[Items from a dataset]
########

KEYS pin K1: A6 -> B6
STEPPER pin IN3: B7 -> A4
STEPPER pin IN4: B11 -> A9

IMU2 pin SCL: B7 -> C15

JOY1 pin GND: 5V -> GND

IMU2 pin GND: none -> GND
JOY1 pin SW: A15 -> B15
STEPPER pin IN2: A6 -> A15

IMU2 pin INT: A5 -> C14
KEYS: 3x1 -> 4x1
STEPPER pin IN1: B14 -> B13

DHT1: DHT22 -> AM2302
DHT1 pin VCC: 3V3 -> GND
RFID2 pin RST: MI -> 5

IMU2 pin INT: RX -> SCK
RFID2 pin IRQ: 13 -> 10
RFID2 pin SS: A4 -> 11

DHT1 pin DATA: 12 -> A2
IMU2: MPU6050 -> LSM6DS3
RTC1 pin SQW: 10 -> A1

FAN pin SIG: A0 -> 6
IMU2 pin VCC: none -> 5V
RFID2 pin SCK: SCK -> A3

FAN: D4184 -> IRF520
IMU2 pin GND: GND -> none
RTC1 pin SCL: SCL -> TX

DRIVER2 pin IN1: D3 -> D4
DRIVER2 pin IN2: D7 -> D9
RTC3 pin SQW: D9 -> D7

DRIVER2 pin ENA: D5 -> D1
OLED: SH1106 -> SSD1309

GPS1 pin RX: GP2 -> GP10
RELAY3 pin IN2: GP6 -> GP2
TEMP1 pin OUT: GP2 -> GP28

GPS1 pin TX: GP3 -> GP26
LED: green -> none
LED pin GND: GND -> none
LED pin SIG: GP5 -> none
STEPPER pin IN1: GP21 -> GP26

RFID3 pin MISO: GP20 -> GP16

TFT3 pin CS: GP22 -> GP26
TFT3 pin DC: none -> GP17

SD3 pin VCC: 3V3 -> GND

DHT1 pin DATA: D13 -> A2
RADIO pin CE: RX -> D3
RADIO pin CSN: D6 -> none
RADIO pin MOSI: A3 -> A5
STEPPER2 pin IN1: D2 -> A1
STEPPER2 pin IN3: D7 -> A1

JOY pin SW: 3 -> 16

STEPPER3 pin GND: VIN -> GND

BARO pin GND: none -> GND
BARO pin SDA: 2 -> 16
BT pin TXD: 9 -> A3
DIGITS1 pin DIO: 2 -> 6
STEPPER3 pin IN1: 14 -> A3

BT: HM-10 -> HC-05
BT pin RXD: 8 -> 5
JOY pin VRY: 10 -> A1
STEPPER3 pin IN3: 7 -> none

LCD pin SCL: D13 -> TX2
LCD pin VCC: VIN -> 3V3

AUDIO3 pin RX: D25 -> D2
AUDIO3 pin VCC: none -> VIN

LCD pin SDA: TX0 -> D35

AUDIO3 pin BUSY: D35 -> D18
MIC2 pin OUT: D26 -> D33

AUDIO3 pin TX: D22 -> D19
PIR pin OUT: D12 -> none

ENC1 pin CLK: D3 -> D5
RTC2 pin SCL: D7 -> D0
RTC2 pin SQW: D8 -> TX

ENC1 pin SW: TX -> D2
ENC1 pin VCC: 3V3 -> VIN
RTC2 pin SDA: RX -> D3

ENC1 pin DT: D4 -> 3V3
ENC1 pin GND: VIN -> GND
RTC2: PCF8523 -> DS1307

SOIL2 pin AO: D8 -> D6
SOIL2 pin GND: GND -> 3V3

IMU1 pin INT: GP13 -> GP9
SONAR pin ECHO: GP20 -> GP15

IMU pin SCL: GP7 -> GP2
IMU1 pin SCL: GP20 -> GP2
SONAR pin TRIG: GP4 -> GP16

########

▶ **Task prompt**:
Quote exactly the stretch of lines above that starts at the first one and ends at the line with "IMU2: MPU6050 -> LSM6DS3", and nothing beyond it.

▶ **Response area**:
KEYS pin K1: A6 -> B6
STEPPER pin IN3: B7 -> A4
STEPPER pin IN4: B11 -> A9

IMU2 pin SCL: B7 -> C15

JOY1 pin GND: 5V -> GND

IMU2 pin GND: none -> GND
JOY1 pin SW: A15 -> B15
STEPPER pin IN2: A6 -> A15

IMU2 pin INT: A5 -> C14
KEYS: 3x1 -> 4x1
STEPPER pin IN1: B14 -> B13

DHT1: DHT22 -> AM2302
DHT1 pin VCC: 3V3 -> GND
RFID2 pin RST: MI -> 5

IMU2 pin INT: RX -> SCK
RFID2 pin IRQ: 13 -> 10
RFID2 pin SS: A4 -> 11

DHT1 pin DATA: 12 -> A2
IMU2: MPU6050 -> LSM6DS3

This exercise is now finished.